[Start of section]

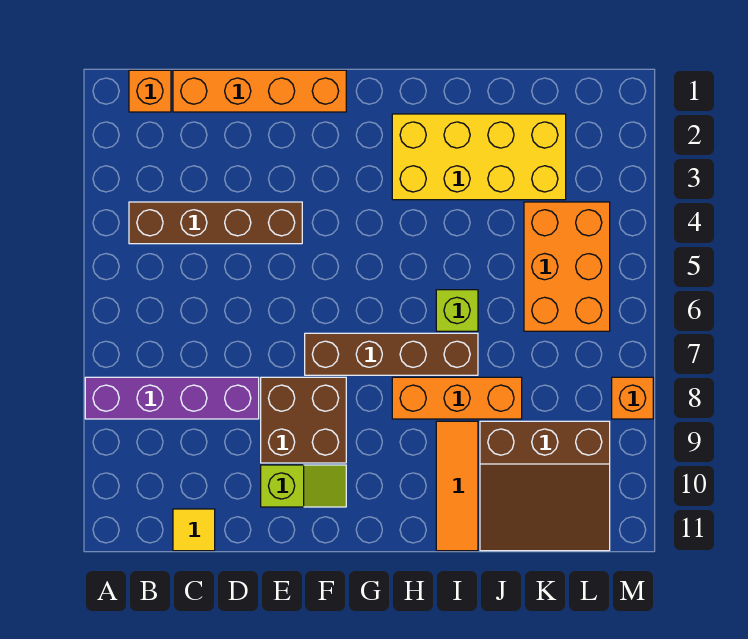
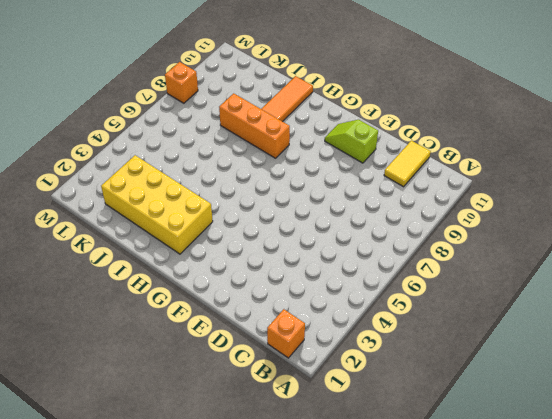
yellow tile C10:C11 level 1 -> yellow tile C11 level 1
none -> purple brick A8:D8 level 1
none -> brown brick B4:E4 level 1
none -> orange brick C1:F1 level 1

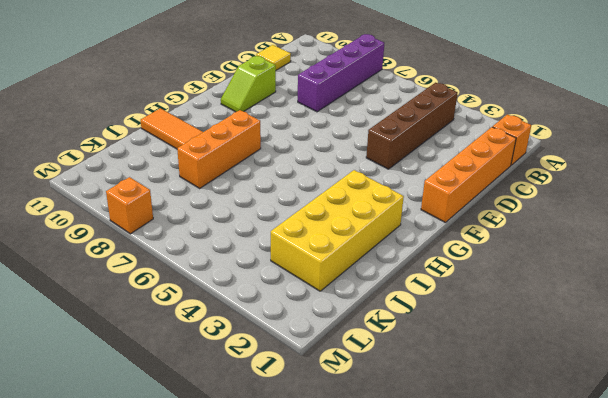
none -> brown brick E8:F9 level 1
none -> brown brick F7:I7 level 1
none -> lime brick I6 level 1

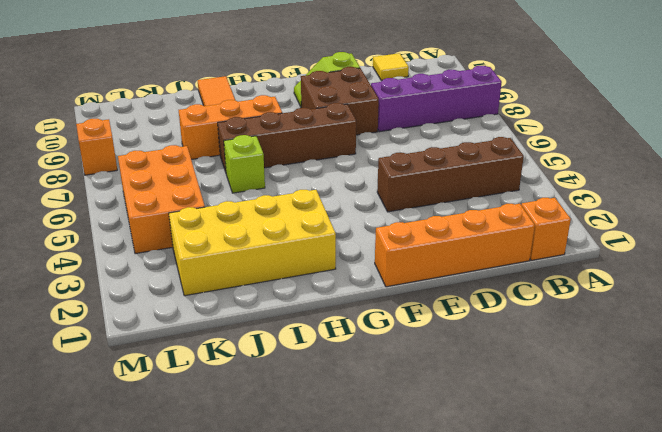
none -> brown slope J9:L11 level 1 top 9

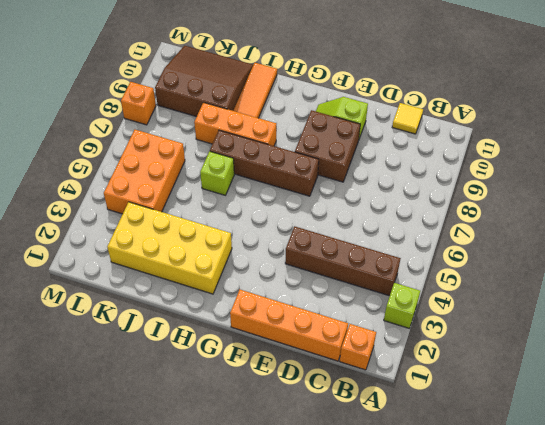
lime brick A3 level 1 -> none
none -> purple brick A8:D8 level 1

[End of section]

THE TASK: A precise repetition of every entry, free of pictures, is the expected answer.

RESPONSE BOX:
yellow tile C10:C11 level 1 -> yellow tile C11 level 1
none -> purple brick A8:D8 level 1
none -> brown brick B4:E4 level 1
none -> orange brick C1:F1 level 1

none -> brown brick E8:F9 level 1
none -> brown brick F7:I7 level 1
none -> lime brick I6 level 1

none -> brown slope J9:L11 level 1 top 9

lime brick A3 level 1 -> none
none -> purple brick A8:D8 level 1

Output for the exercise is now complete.